::: DATA RECORDS
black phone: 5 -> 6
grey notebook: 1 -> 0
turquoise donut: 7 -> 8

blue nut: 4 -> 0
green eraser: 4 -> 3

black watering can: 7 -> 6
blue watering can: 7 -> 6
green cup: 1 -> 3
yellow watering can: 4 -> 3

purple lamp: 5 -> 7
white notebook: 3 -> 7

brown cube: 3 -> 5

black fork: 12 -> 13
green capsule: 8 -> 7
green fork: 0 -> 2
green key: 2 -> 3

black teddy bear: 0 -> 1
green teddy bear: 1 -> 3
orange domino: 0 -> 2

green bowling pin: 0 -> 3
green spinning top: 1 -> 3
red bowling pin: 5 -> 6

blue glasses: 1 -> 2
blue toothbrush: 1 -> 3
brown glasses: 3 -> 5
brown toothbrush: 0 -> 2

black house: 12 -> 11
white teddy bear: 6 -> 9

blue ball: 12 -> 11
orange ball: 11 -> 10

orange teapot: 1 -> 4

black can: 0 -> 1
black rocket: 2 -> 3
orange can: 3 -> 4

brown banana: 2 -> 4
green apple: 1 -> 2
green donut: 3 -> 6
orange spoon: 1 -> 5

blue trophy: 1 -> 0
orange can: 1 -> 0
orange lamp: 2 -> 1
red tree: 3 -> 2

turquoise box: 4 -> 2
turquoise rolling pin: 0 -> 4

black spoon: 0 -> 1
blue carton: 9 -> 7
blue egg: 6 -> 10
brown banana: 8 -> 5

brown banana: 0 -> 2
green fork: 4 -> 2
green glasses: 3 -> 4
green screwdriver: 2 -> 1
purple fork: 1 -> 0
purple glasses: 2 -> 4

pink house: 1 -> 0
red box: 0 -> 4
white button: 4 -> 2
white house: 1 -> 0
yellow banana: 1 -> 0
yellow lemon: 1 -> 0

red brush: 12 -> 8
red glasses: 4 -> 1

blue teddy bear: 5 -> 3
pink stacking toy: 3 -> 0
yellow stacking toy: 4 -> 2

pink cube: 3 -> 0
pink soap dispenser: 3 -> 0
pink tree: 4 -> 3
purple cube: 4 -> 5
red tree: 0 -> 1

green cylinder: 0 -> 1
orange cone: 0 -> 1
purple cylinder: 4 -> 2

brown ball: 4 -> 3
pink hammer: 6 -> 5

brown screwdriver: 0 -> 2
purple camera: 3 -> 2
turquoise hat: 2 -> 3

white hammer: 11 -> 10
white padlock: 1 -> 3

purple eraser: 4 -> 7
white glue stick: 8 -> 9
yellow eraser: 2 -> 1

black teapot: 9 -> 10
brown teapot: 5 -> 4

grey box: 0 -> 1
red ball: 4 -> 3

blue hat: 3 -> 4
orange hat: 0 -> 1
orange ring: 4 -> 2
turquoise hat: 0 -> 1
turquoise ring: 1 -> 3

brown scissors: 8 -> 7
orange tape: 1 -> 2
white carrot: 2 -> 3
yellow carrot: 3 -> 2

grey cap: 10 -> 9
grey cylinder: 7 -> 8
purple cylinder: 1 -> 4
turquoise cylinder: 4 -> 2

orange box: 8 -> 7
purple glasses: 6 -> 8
::::::
ABOUT THIS TASK: What you give back must be the stretch above, starting at the line with "turquoise donut: 7 -> 8" and ending at the line with "green donut: 3 -> 6", copied exactly.

RESPONSE TO THE EXERCISE:
turquoise donut: 7 -> 8

blue nut: 4 -> 0
green eraser: 4 -> 3

black watering can: 7 -> 6
blue watering can: 7 -> 6
green cup: 1 -> 3
yellow watering can: 4 -> 3

purple lamp: 5 -> 7
white notebook: 3 -> 7

brown cube: 3 -> 5

black fork: 12 -> 13
green capsule: 8 -> 7
green fork: 0 -> 2
green key: 2 -> 3

black teddy bear: 0 -> 1
green teddy bear: 1 -> 3
orange domino: 0 -> 2

green bowling pin: 0 -> 3
green spinning top: 1 -> 3
red bowling pin: 5 -> 6

blue glasses: 1 -> 2
blue toothbrush: 1 -> 3
brown glasses: 3 -> 5
brown toothbrush: 0 -> 2

black house: 12 -> 11
white teddy bear: 6 -> 9

blue ball: 12 -> 11
orange ball: 11 -> 10

orange teapot: 1 -> 4

black can: 0 -> 1
black rocket: 2 -> 3
orange can: 3 -> 4

brown banana: 2 -> 4
green apple: 1 -> 2
green donut: 3 -> 6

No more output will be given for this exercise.